## TASK ITEM
Please restate the material below word for word, from the first line through the one that contains "IC3 pin E: ISO_C -> ISO_E", inclusive.

## INFORMATION SUPPLIED
Segment Open

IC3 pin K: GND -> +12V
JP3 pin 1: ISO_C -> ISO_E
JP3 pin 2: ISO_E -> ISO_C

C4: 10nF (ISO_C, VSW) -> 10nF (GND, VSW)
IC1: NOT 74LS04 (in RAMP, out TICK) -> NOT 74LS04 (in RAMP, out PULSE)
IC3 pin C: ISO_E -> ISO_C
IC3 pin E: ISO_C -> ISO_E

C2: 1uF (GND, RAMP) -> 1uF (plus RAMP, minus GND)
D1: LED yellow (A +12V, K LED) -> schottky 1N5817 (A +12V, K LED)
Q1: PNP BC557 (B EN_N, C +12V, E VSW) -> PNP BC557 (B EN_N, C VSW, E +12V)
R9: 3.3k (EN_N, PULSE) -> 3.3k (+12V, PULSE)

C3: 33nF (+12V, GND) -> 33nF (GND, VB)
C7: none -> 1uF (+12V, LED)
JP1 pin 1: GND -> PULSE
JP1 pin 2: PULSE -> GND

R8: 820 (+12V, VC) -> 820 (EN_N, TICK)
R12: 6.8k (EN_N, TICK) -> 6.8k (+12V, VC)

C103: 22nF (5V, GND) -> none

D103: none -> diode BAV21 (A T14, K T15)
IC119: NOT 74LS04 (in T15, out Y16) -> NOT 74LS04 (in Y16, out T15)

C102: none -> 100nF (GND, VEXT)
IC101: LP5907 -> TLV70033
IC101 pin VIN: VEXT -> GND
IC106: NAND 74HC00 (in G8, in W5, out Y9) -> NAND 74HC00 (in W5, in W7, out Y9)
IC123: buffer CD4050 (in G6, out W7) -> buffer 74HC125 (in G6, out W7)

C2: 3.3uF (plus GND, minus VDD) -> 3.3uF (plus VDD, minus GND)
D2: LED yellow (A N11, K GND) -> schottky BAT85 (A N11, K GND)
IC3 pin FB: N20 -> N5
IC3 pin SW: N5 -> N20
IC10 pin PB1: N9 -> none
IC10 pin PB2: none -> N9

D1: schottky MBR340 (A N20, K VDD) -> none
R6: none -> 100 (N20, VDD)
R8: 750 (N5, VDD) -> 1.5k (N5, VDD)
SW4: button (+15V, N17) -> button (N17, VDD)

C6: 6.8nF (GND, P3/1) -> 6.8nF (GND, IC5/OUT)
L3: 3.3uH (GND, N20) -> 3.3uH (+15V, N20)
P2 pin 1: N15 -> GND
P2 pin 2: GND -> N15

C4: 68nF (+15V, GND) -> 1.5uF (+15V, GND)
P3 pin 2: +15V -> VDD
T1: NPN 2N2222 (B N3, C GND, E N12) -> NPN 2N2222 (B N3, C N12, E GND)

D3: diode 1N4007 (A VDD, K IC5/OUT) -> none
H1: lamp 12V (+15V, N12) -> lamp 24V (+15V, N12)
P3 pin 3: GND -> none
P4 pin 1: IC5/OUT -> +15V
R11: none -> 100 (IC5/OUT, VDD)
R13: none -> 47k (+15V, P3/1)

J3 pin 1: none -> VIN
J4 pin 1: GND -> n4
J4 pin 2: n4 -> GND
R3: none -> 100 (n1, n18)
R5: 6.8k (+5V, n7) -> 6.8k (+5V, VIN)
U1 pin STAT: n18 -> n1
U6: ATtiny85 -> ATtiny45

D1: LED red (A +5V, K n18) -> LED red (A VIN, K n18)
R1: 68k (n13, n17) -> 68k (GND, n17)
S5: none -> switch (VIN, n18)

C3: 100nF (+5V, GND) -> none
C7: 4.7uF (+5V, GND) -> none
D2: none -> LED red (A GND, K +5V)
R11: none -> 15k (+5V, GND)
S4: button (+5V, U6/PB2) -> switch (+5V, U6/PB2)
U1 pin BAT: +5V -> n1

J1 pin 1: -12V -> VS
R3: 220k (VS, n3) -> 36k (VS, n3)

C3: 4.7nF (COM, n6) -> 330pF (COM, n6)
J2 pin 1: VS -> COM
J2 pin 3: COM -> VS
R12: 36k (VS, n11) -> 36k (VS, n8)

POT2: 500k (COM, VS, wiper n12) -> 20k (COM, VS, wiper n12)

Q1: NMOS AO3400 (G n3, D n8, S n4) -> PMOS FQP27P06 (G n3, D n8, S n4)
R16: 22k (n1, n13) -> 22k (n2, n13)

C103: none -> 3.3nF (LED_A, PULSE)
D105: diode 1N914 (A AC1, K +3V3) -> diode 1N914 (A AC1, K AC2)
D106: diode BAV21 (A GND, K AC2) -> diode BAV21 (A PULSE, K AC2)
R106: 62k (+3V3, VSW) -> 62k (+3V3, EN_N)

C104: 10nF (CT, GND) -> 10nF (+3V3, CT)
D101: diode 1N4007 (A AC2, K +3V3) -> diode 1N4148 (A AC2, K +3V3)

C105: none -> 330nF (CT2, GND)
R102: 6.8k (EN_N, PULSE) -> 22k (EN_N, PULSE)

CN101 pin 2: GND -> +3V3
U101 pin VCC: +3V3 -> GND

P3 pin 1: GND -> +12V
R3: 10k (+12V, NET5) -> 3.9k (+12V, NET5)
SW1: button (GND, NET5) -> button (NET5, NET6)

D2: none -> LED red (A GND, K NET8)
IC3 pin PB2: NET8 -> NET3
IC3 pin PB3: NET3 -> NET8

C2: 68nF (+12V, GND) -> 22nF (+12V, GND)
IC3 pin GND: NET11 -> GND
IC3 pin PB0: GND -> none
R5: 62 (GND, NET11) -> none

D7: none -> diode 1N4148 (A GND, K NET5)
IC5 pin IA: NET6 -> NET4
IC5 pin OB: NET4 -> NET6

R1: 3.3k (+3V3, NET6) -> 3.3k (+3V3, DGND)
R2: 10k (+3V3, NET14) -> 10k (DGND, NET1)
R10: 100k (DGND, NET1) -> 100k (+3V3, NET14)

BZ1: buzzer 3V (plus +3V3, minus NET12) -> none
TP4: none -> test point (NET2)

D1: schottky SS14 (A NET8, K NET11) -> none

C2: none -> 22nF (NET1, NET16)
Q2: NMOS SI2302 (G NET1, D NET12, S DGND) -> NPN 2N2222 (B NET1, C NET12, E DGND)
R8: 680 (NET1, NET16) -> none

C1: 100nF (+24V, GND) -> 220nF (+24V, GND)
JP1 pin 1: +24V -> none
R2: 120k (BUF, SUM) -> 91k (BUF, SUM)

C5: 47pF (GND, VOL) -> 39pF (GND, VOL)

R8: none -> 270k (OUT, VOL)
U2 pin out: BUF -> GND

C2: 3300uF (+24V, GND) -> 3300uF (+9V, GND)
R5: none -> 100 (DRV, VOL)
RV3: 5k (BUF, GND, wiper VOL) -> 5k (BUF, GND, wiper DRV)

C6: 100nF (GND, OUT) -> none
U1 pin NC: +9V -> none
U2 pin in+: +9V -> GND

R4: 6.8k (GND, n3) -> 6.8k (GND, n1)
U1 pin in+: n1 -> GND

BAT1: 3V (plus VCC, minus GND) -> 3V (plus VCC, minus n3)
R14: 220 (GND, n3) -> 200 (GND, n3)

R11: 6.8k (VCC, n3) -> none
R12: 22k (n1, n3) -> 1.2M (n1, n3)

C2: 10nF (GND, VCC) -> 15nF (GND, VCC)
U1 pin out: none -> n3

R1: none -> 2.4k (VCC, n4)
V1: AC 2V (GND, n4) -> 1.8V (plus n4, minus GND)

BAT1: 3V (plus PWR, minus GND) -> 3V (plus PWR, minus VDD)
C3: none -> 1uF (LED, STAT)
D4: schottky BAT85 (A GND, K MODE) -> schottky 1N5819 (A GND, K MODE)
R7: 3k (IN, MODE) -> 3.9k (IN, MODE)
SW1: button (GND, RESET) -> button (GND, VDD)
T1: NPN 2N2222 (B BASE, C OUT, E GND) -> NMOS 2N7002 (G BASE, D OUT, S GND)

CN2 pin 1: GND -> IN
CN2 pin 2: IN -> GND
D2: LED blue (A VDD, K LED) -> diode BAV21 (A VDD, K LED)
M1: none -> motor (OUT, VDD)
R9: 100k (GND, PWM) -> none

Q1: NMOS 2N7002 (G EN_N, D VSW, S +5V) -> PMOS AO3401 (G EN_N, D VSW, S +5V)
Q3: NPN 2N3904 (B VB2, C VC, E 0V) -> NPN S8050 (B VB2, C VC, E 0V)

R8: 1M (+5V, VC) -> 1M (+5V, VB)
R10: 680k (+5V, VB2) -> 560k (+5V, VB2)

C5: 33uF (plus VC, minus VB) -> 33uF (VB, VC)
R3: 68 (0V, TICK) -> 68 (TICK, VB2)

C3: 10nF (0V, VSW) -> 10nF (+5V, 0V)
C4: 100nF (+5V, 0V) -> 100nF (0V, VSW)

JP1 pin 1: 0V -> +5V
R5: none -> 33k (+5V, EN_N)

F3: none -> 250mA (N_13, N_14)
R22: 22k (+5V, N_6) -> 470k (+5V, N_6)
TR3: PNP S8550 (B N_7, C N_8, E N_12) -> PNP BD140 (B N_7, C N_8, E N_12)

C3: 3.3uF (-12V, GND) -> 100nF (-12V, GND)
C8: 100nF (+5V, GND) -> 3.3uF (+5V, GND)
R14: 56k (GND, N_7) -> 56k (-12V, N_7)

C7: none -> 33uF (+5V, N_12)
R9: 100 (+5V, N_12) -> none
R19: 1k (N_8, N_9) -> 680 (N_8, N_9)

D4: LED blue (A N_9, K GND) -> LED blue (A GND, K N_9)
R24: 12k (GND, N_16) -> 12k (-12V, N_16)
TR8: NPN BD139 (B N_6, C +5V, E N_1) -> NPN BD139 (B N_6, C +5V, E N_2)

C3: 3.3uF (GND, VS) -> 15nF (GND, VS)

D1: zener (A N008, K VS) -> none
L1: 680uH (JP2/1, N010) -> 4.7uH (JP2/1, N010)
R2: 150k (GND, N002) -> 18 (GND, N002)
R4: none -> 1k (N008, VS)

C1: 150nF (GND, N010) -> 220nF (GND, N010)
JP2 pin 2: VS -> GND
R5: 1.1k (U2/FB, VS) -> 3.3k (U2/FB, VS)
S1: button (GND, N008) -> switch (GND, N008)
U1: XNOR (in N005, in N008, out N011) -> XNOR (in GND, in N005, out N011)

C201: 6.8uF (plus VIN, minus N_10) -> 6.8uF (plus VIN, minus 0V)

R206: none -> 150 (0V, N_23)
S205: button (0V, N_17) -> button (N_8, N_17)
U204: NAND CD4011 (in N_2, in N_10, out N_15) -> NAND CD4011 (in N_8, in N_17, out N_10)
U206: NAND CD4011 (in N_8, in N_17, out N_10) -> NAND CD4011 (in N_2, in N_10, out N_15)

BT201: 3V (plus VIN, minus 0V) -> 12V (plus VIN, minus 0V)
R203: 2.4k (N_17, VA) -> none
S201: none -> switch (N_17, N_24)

Segment Closed

## OUTPUT FOR THIS EXERCISE
IC3 pin K: GND -> +12V
JP3 pin 1: ISO_C -> ISO_E
JP3 pin 2: ISO_E -> ISO_C

C4: 10nF (ISO_C, VSW) -> 10nF (GND, VSW)
IC1: NOT 74LS04 (in RAMP, out TICK) -> NOT 74LS04 (in RAMP, out PULSE)
IC3 pin C: ISO_E -> ISO_C
IC3 pin E: ISO_C -> ISO_E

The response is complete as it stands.